» **WHAT THIS TASK INVOLVES**:
Would you output the lines from the one containing "none -> white brick A3:A4 level 1" through the final line of the entries, exactly and with pictures omitted?

» **RECORDS FOR THE EXERCISE**:

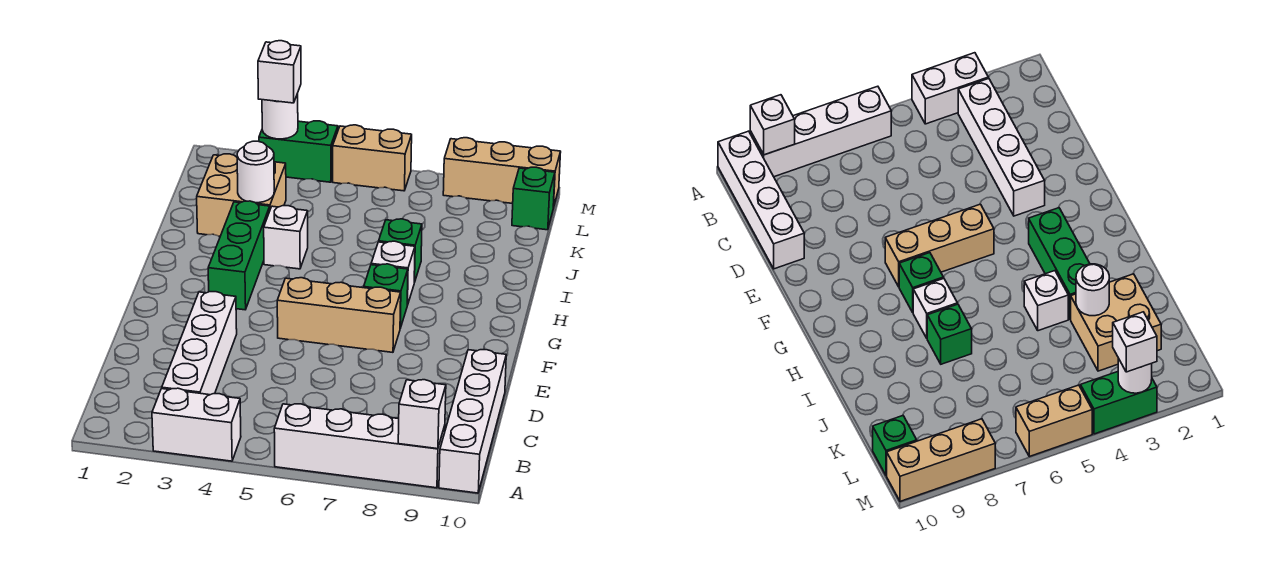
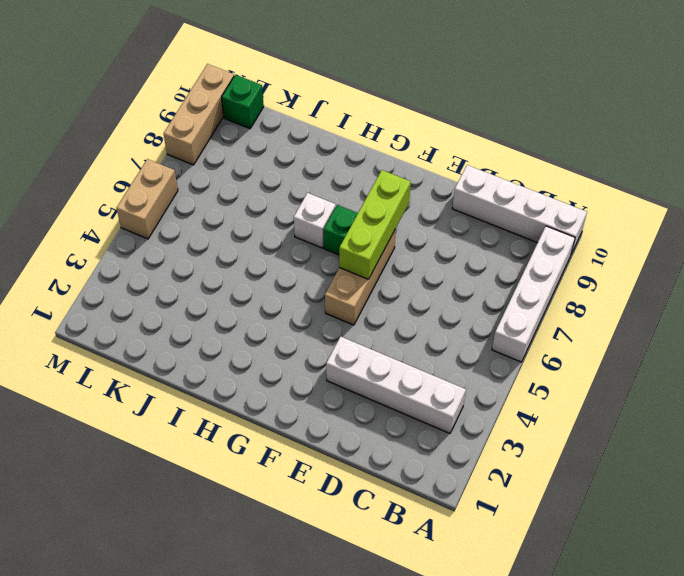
lime brick F6:F8 level 2 -> none
none -> white brick A3:A4 level 1
none -> green brick G3:I3 level 1
none -> white brick I4 level 1

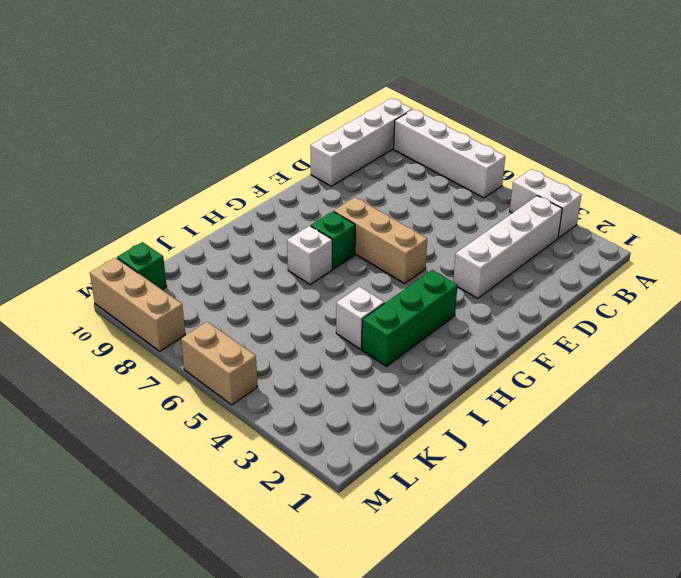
none -> green brick I7 level 1
none -> tan brick J2:K3 level 1
none -> green brick M3:M4 level 1

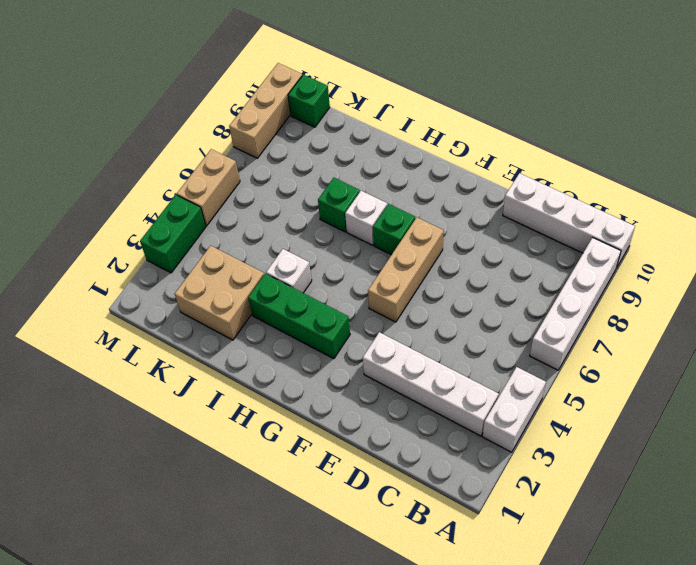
none -> white brick A9 level 2
none -> white round brick J3 level 2
none -> white round brick M3 level 2

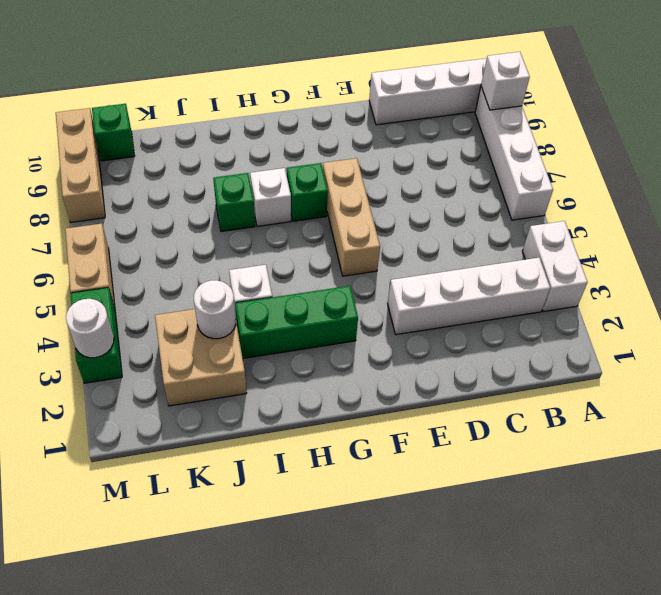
none -> white brick M3 level 3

» **SOLUTION FOR THIS TASK**:
none -> white brick A3:A4 level 1
none -> green brick G3:I3 level 1
none -> white brick I4 level 1

none -> green brick I7 level 1
none -> tan brick J2:K3 level 1
none -> green brick M3:M4 level 1

none -> white brick A9 level 2
none -> white round brick J3 level 2
none -> white round brick M3 level 2

none -> white brick M3 level 3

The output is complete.